* _EXERCISE AIM_
Leave out the pictures and retype everything else in the records below exactly.

* _DATA FOR REVIEW_
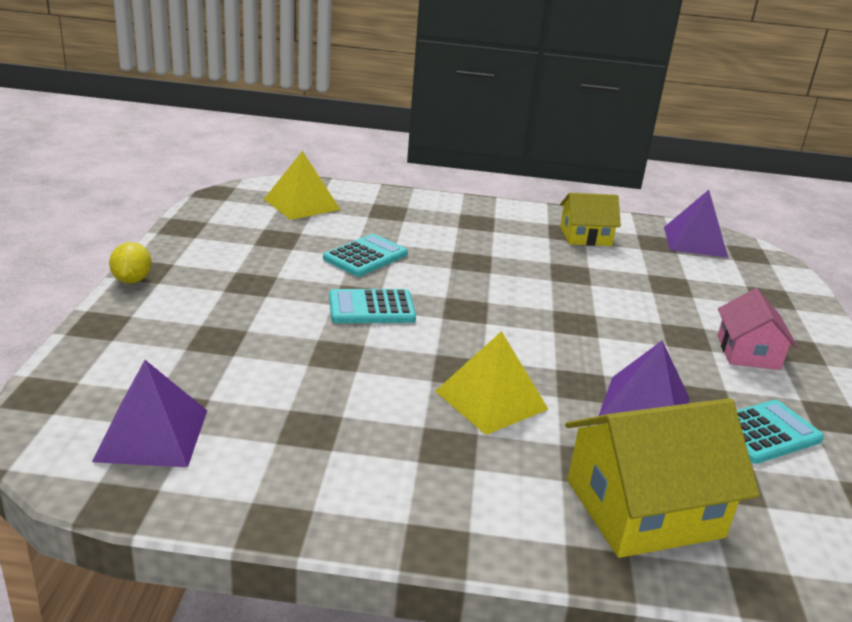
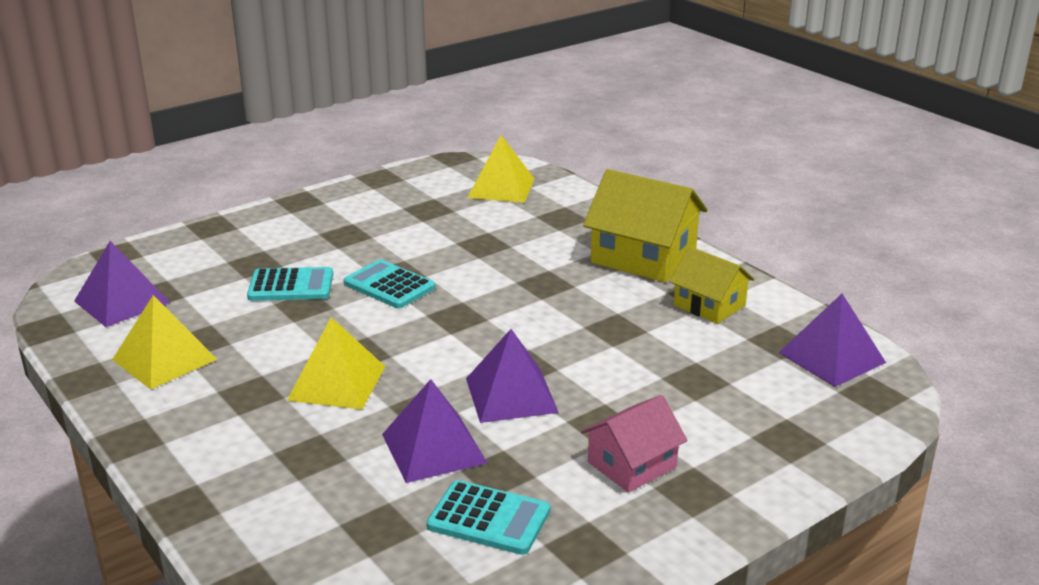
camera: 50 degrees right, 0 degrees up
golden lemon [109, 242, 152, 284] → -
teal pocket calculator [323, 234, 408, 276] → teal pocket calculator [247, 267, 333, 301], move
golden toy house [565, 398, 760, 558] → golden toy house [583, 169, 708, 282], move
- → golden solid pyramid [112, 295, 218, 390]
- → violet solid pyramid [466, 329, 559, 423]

* _ANSWER TO THIS EXERCISE_
camera: 50 degrees right, 0 degrees up
golden lemon [109, 242, 152, 284] → -
teal pocket calculator [323, 234, 408, 276] → teal pocket calculator [247, 267, 333, 301], move
golden toy house [565, 398, 760, 558] → golden toy house [583, 169, 708, 282], move
- → golden solid pyramid [112, 295, 218, 390]
- → violet solid pyramid [466, 329, 559, 423]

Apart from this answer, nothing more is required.